**TASK OBJECTIVE**
Repeat exactly the lines below from the line that contains "SW3: button (GND, NET3)" to the last line, inclusive, without the pictures.

(Items from a data source)
Start of Block
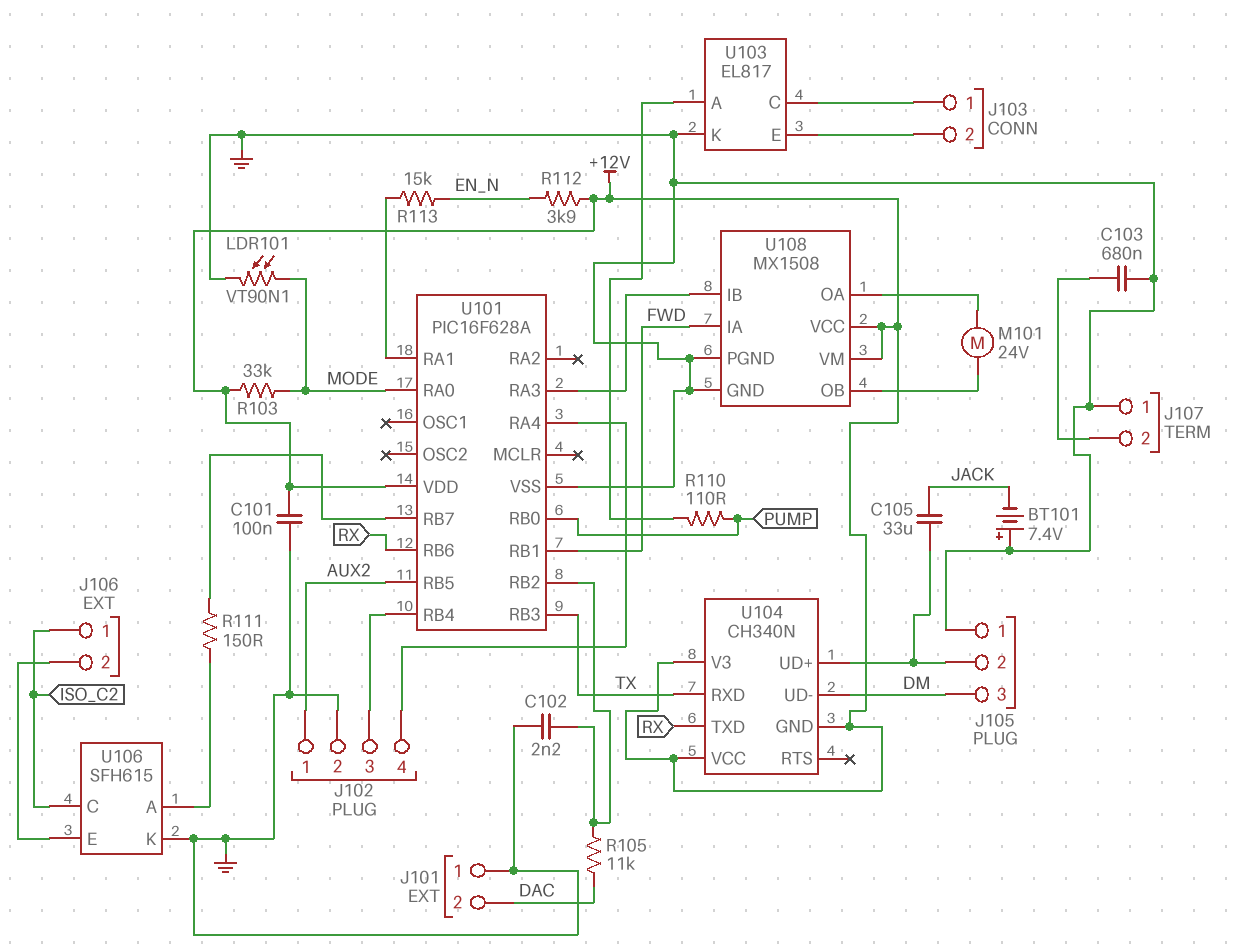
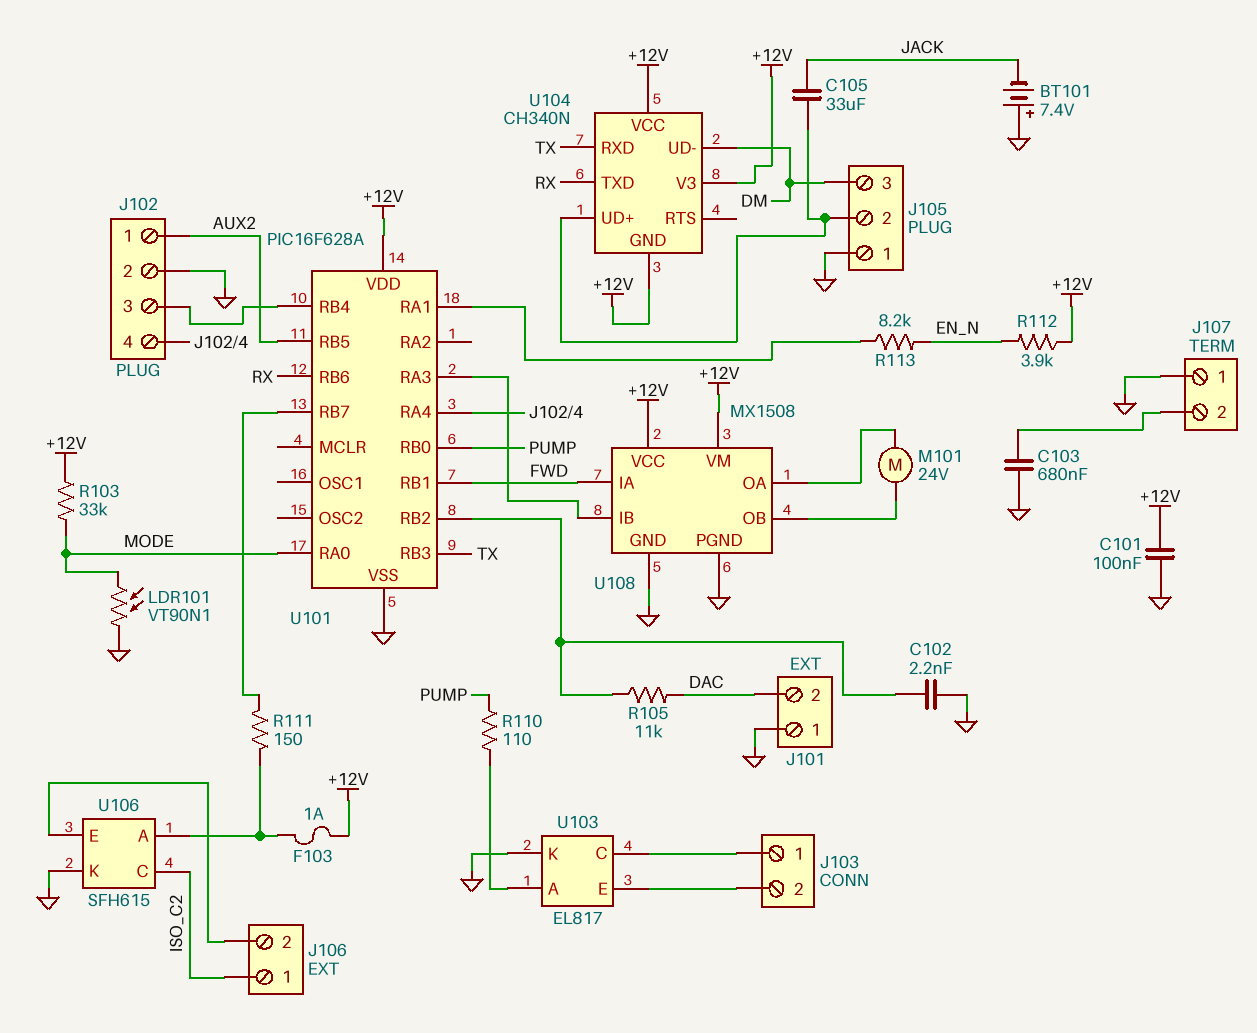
F103: none -> 1A (+12V, U106/A)
R113: 15k (EN_N, U101/RA1) -> 8.2k (EN_N, U101/RA1)

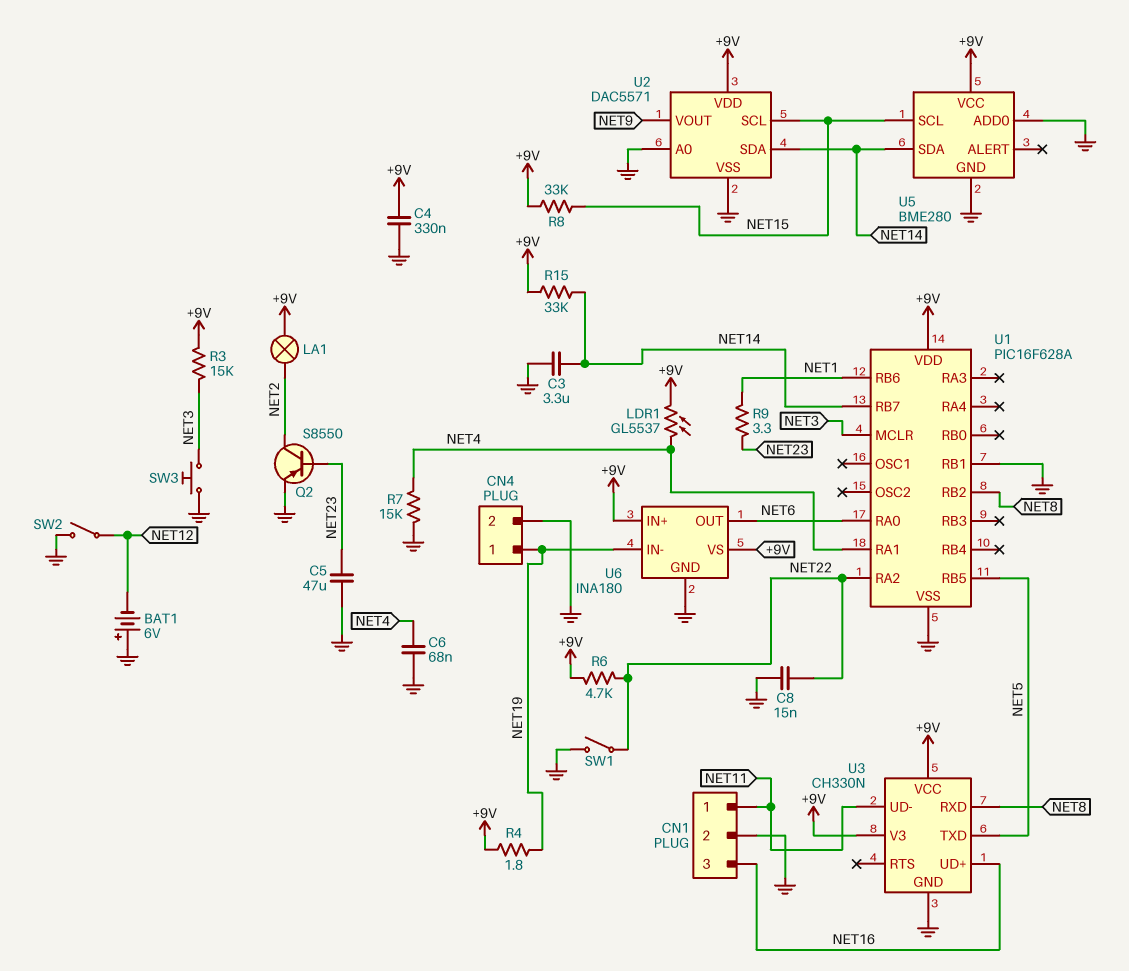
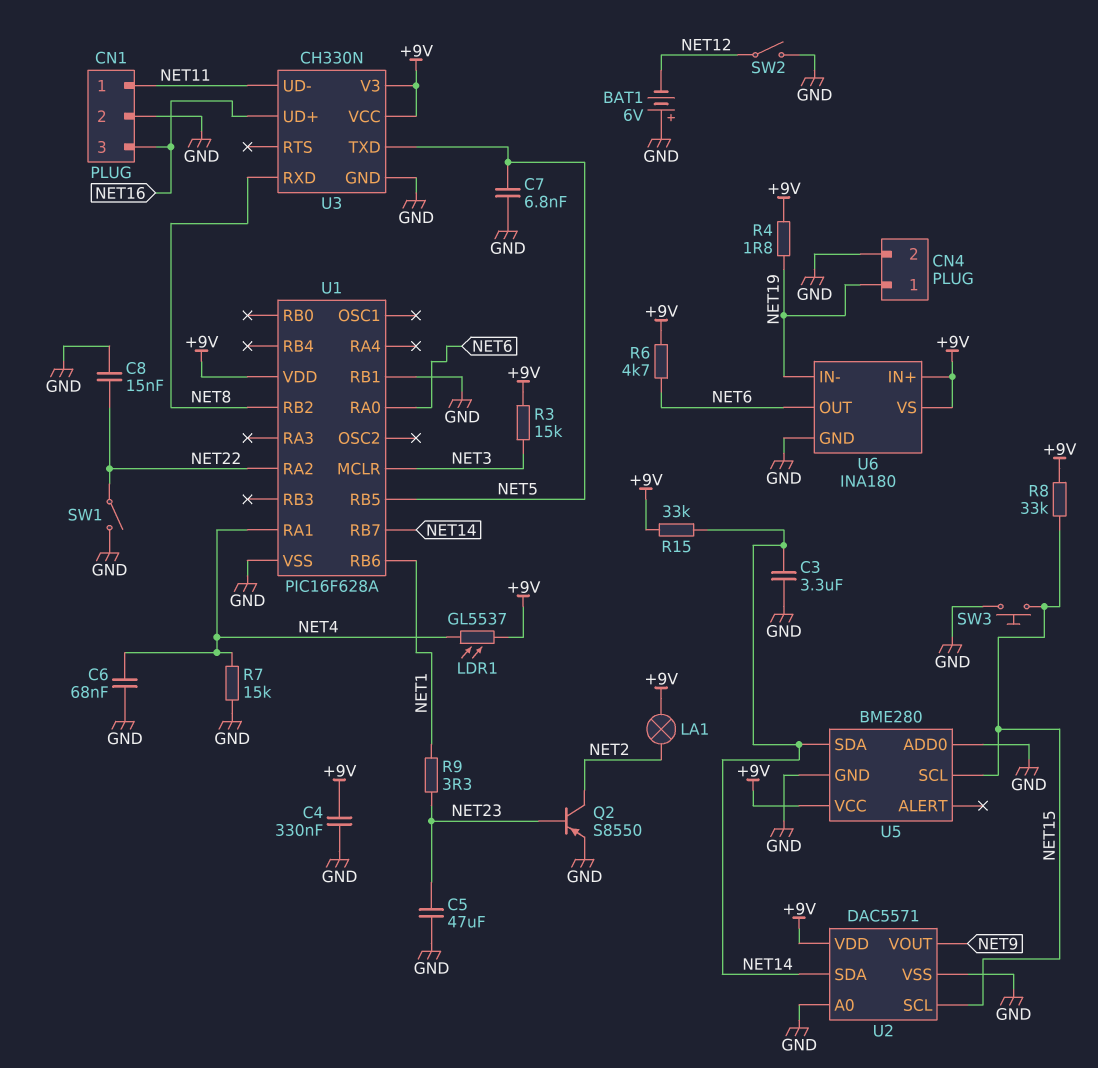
C7: none -> 6.8nF (GND, NET5)
R6: 4.7k (+9V, NET22) -> 4.7k (+9V, NET6)
SW3: button (GND, NET3) -> button (GND, NET15)

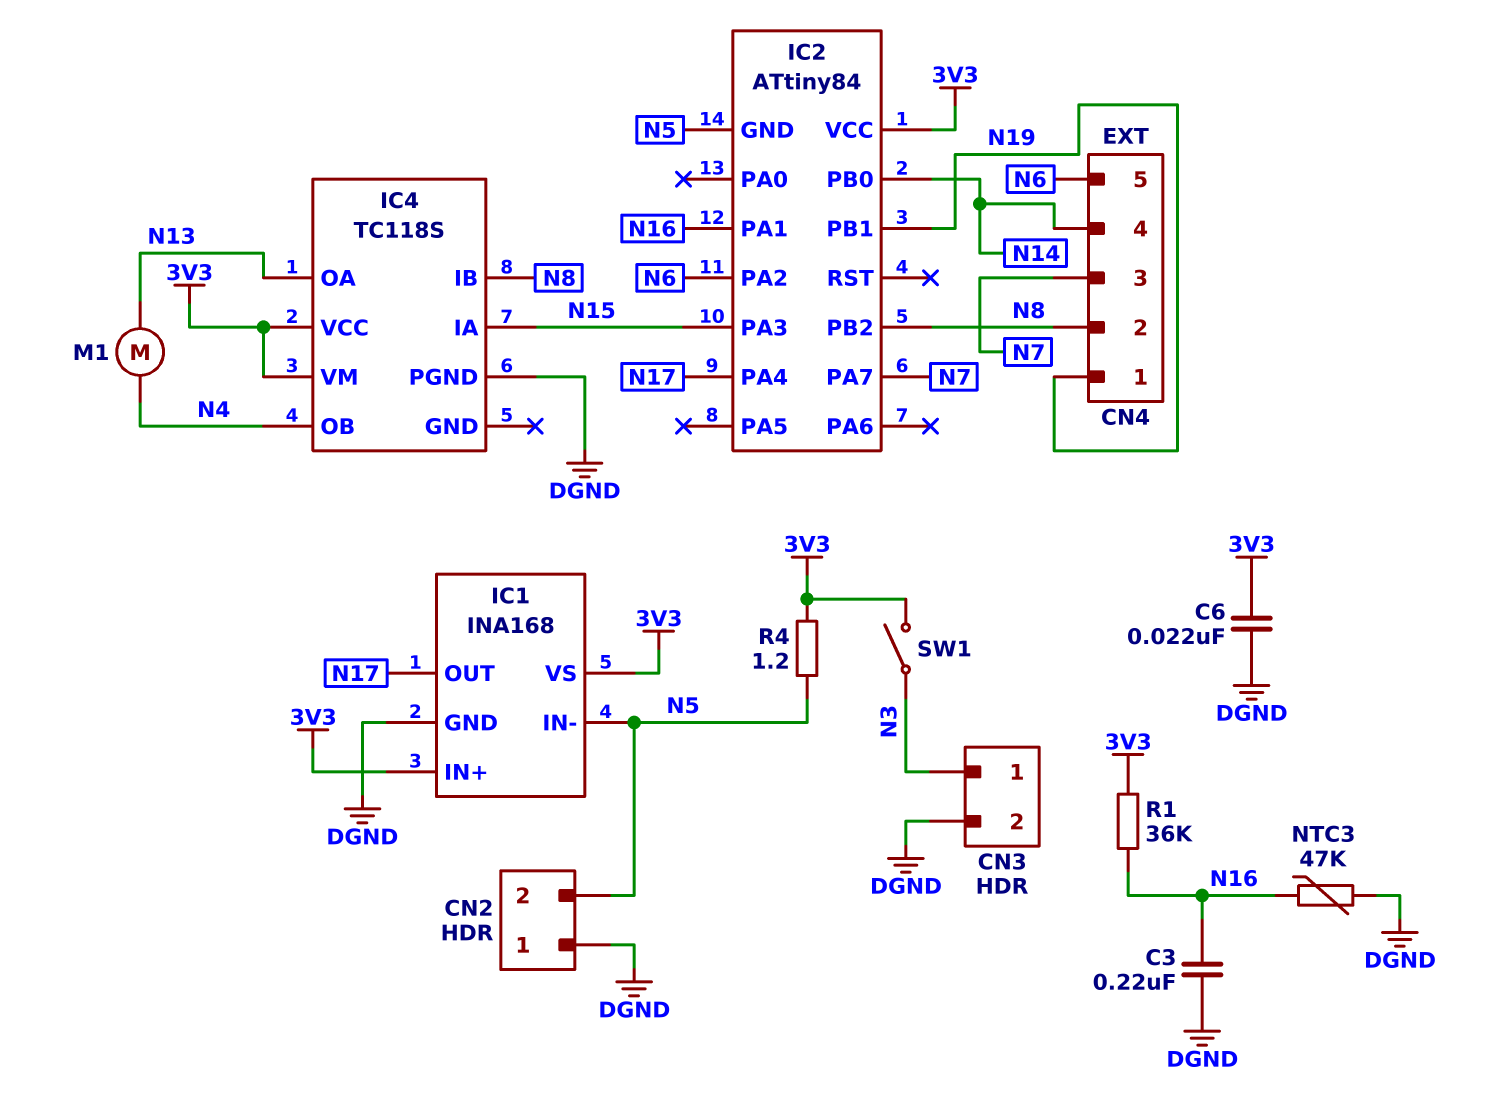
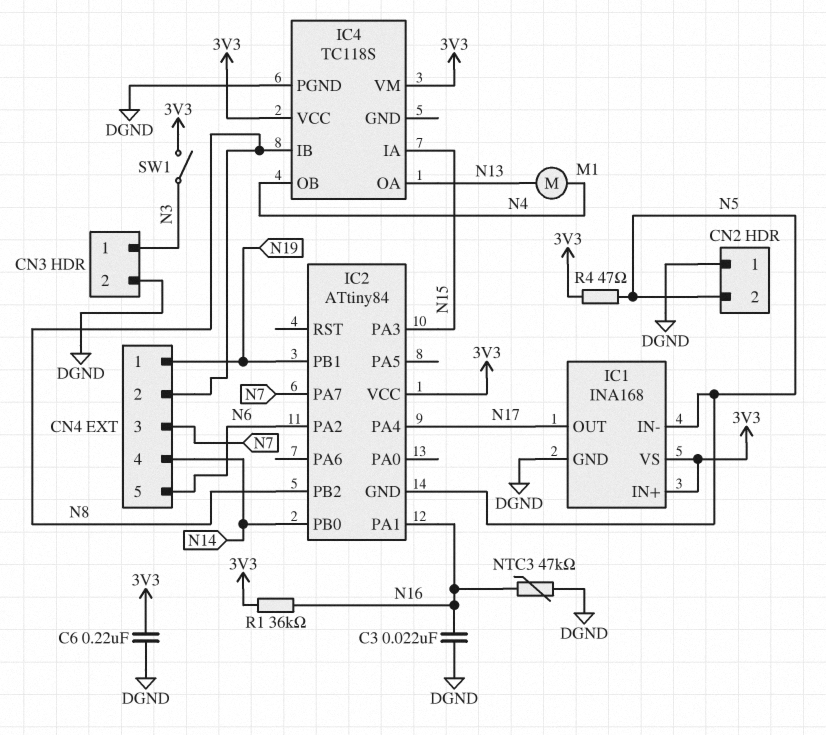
C3: 220nF (DGND, N16) -> 22nF (DGND, N16)
C6: 22nF (3V3, DGND) -> 220nF (3V3, DGND)
R4: 1.2 (3V3, N5) -> 47 (3V3, N5)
End of Block
**RESPONSE TO THIS EXERCISE**
SW3: button (GND, NET3) -> button (GND, NET15)

C3: 220nF (DGND, N16) -> 22nF (DGND, N16)
C6: 22nF (3V3, DGND) -> 220nF (3V3, DGND)
R4: 1.2 (3V3, N5) -> 47 (3V3, N5)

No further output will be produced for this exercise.